GOAL OF THE EXERCISE:
Give the entries back exactly, dropping each image.

┌──

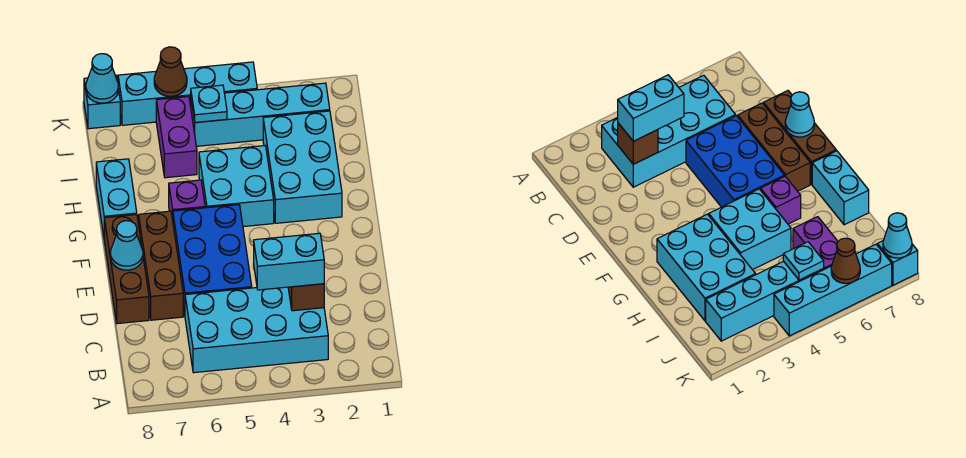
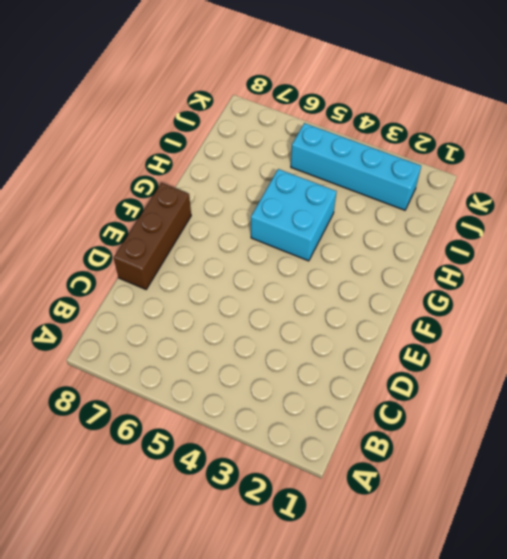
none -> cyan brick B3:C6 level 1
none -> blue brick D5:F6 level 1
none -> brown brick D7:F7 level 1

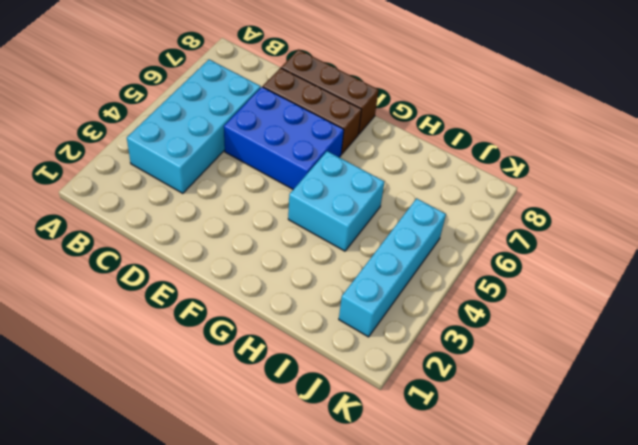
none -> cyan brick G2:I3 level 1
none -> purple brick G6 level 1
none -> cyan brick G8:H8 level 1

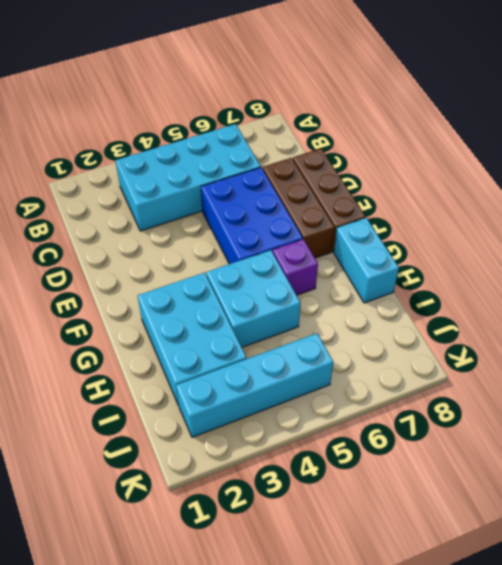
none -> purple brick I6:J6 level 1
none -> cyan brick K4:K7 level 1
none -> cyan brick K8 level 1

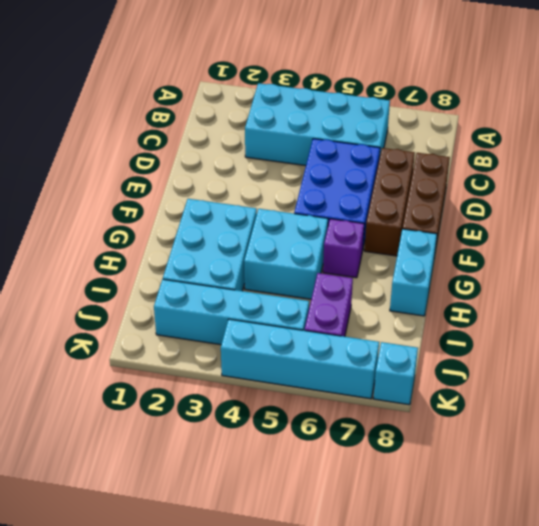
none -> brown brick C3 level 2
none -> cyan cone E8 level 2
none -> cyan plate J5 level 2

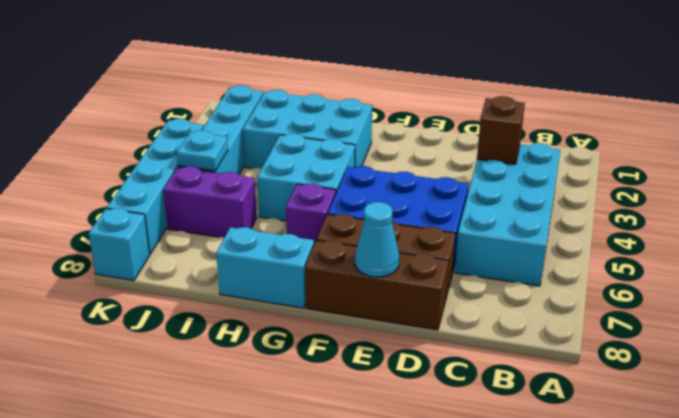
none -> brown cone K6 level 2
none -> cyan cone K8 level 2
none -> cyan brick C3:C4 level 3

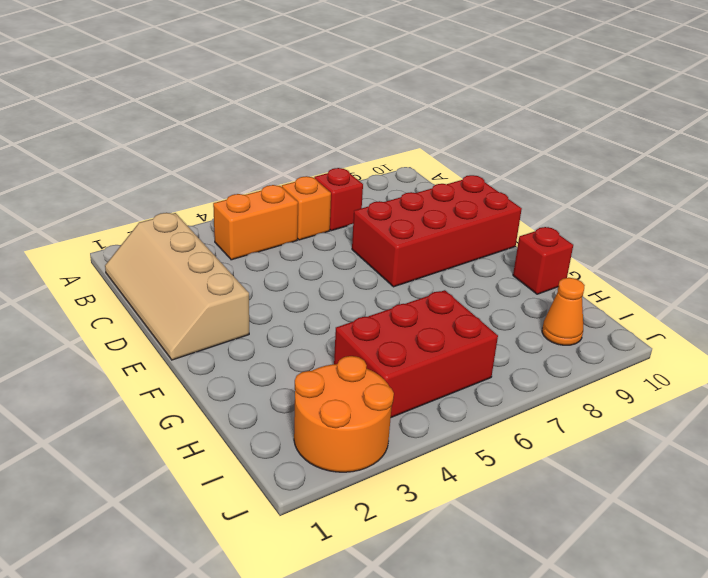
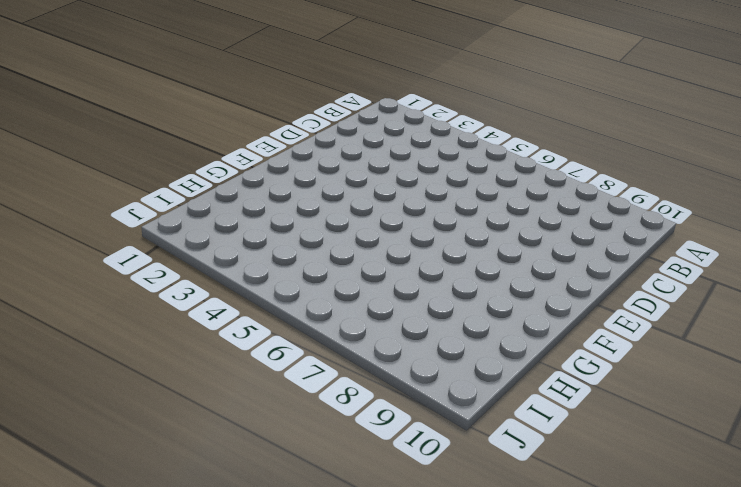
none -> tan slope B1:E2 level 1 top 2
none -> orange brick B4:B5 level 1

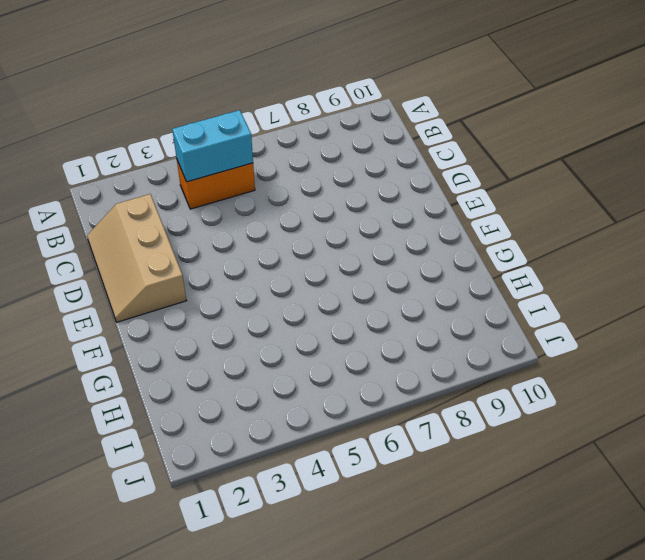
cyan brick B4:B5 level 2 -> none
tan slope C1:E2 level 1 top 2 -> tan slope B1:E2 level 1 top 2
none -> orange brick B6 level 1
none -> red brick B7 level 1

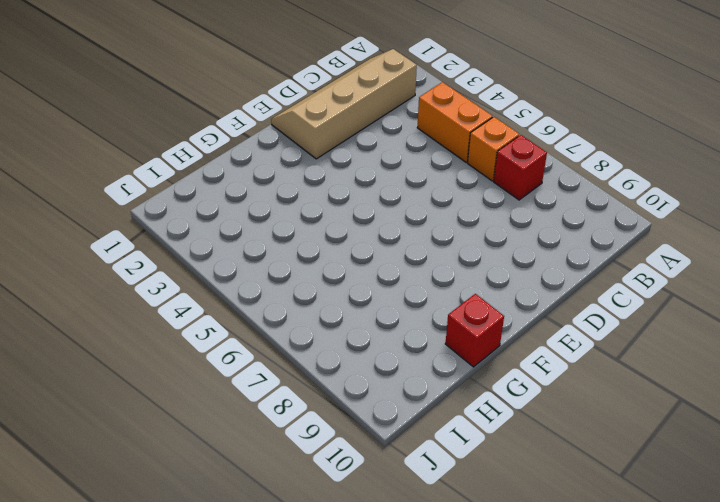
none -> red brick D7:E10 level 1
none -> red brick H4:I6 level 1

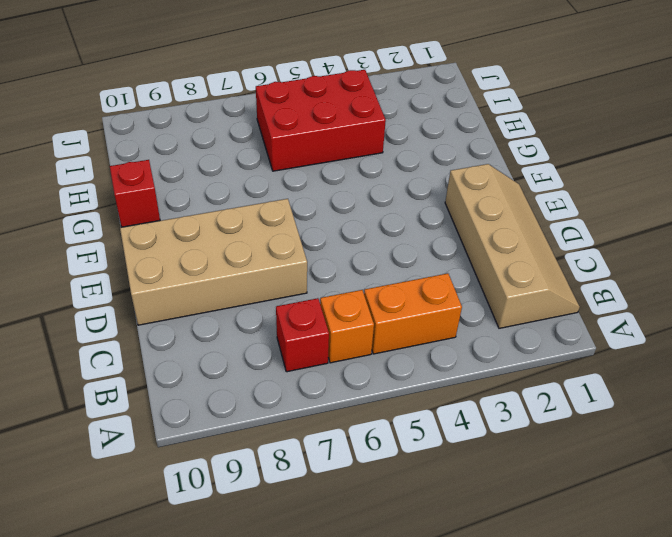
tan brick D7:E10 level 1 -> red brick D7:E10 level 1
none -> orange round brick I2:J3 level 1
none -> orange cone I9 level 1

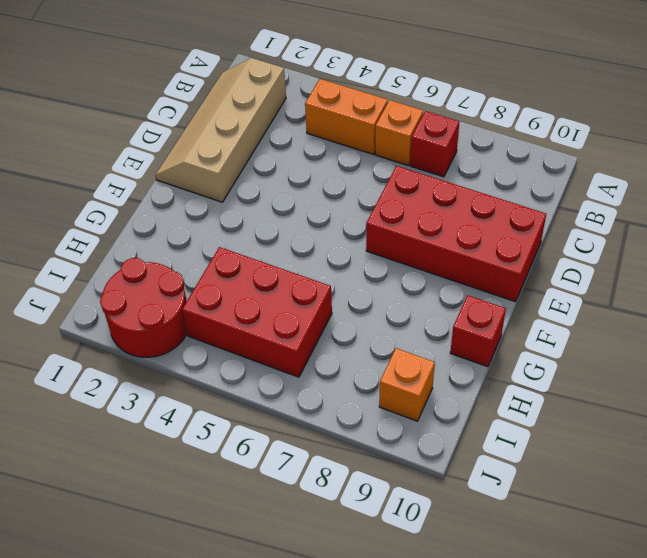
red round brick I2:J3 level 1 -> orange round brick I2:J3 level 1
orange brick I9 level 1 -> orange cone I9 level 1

└──

PROBLEM SOLUTION:
none -> cyan brick B3:C6 level 1
none -> blue brick D5:F6 level 1
none -> brown brick D7:F7 level 1

none -> cyan brick G2:I3 level 1
none -> purple brick G6 level 1
none -> cyan brick G8:H8 level 1

none -> purple brick I6:J6 level 1
none -> cyan brick K4:K7 level 1
none -> cyan brick K8 level 1

none -> brown brick C3 level 2
none -> cyan cone E8 level 2
none -> cyan plate J5 level 2

none -> brown cone K6 level 2
none -> cyan cone K8 level 2
none -> cyan brick C3:C4 level 3

none -> tan slope B1:E2 level 1 top 2
none -> orange brick B4:B5 level 1

cyan brick B4:B5 level 2 -> none
tan slope C1:E2 level 1 top 2 -> tan slope B1:E2 level 1 top 2
none -> orange brick B6 level 1
none -> red brick B7 level 1

none -> red brick D7:E10 level 1
none -> red brick H4:I6 level 1

tan brick D7:E10 level 1 -> red brick D7:E10 level 1
none -> orange round brick I2:J3 level 1
none -> orange cone I9 level 1

red round brick I2:J3 level 1 -> orange round brick I2:J3 level 1
orange brick I9 level 1 -> orange cone I9 level 1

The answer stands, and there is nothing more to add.